Exercise aim.
In the data that follows, every line containing the word "wall" should be returned.

Spatial change descriptions
__________________________________________________
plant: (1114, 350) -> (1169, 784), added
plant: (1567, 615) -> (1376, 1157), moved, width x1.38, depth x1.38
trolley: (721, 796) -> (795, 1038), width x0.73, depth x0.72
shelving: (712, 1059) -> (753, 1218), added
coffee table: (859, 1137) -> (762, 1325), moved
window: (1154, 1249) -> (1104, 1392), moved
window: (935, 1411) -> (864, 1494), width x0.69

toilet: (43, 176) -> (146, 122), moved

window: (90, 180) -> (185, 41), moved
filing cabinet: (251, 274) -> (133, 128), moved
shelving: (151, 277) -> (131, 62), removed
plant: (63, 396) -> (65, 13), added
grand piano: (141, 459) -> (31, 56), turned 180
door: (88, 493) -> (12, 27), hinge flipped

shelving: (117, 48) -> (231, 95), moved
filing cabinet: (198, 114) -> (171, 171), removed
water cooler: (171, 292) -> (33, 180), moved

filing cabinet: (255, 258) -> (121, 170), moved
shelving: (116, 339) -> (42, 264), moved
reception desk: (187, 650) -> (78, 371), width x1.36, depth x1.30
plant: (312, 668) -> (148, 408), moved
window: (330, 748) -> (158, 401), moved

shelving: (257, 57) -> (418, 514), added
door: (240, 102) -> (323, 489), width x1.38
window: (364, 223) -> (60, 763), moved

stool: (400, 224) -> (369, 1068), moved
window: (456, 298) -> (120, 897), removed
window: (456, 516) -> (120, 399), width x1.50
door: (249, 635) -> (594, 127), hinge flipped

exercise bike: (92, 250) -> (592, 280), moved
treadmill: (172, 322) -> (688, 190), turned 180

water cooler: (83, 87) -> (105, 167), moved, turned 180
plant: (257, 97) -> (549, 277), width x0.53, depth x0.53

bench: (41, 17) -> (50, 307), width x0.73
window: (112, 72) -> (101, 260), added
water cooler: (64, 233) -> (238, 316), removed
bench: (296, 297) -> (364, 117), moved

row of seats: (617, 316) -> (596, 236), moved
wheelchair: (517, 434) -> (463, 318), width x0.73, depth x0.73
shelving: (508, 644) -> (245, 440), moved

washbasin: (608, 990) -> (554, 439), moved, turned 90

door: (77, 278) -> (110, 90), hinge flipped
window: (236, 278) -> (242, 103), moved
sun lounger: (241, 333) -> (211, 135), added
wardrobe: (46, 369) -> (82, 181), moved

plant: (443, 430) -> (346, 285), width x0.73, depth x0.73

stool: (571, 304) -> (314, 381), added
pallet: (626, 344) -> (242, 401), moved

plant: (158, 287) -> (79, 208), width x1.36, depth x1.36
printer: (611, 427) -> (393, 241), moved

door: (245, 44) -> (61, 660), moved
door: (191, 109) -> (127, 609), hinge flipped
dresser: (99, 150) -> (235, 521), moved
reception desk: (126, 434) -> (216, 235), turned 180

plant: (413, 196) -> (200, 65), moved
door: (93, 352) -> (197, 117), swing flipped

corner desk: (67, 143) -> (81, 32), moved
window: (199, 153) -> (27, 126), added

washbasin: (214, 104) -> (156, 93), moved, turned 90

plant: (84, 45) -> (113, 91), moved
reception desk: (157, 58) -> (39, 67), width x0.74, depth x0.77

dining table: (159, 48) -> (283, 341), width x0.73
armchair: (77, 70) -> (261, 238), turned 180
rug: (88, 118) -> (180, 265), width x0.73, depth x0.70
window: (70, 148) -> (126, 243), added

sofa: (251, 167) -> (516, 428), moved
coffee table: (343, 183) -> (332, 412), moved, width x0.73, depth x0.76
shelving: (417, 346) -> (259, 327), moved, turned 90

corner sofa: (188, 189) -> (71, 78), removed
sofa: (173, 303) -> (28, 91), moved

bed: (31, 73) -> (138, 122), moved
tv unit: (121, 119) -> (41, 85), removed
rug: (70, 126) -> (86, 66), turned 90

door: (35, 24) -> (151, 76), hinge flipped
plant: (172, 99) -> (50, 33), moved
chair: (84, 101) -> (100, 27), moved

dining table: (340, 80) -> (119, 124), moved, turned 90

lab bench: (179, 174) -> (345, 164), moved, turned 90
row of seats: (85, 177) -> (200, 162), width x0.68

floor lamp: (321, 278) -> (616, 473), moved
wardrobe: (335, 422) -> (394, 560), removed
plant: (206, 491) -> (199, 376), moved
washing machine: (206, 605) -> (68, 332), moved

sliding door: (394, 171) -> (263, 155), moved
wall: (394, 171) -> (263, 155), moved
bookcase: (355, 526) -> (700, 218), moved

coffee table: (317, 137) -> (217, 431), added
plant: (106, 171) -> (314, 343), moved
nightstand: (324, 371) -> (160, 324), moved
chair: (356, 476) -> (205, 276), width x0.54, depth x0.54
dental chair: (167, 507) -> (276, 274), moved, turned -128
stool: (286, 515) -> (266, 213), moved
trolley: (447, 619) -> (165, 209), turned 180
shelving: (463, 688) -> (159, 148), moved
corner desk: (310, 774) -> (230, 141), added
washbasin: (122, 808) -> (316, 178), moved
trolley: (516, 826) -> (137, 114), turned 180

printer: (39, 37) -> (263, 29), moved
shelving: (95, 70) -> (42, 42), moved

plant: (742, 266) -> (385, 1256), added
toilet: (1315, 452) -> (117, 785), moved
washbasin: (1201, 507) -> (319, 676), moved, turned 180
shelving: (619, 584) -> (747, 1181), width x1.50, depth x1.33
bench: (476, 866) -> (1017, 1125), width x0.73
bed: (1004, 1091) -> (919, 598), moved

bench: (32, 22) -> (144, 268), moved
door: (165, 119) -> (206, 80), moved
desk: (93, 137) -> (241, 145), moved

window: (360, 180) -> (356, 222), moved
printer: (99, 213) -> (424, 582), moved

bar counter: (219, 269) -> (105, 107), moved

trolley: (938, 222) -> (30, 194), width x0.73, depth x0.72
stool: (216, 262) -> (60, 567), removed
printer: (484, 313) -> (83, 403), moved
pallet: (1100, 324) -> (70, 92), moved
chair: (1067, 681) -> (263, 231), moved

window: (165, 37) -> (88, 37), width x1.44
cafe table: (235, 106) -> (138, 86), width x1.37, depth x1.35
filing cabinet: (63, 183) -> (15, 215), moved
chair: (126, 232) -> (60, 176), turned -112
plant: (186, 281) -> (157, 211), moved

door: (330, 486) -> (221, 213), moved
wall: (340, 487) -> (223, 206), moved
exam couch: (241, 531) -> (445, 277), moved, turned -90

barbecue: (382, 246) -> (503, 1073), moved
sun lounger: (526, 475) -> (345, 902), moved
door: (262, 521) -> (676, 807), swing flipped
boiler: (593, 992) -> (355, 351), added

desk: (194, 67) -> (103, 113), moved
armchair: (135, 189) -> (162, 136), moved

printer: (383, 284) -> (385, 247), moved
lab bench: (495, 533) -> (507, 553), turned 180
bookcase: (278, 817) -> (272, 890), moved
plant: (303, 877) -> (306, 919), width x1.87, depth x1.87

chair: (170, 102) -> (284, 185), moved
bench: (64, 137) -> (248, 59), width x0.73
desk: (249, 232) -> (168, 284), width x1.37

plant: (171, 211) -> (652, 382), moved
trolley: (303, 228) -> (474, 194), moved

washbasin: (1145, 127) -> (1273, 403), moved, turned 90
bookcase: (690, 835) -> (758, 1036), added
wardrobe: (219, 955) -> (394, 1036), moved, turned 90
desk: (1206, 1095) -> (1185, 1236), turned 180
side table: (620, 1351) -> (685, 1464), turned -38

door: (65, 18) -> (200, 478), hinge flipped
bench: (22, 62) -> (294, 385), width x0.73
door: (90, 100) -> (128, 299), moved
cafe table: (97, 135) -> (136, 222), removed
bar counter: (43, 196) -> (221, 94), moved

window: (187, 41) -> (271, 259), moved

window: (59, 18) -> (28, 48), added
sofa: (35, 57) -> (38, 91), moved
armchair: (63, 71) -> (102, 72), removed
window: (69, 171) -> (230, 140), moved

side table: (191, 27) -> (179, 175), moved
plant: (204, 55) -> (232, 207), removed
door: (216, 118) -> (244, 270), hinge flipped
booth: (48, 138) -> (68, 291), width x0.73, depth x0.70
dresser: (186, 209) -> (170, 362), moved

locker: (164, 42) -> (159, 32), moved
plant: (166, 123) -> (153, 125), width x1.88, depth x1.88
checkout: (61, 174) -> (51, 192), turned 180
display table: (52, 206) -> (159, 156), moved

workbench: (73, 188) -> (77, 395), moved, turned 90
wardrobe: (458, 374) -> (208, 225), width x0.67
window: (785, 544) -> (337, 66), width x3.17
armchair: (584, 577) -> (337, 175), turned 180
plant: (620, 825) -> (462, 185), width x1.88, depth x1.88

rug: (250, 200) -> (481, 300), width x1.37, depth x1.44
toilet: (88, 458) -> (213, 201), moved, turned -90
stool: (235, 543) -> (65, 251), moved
__________________________________________________
Exercise output.
wall: (394, 171) -> (263, 155), moved
wall: (340, 487) -> (223, 206), moved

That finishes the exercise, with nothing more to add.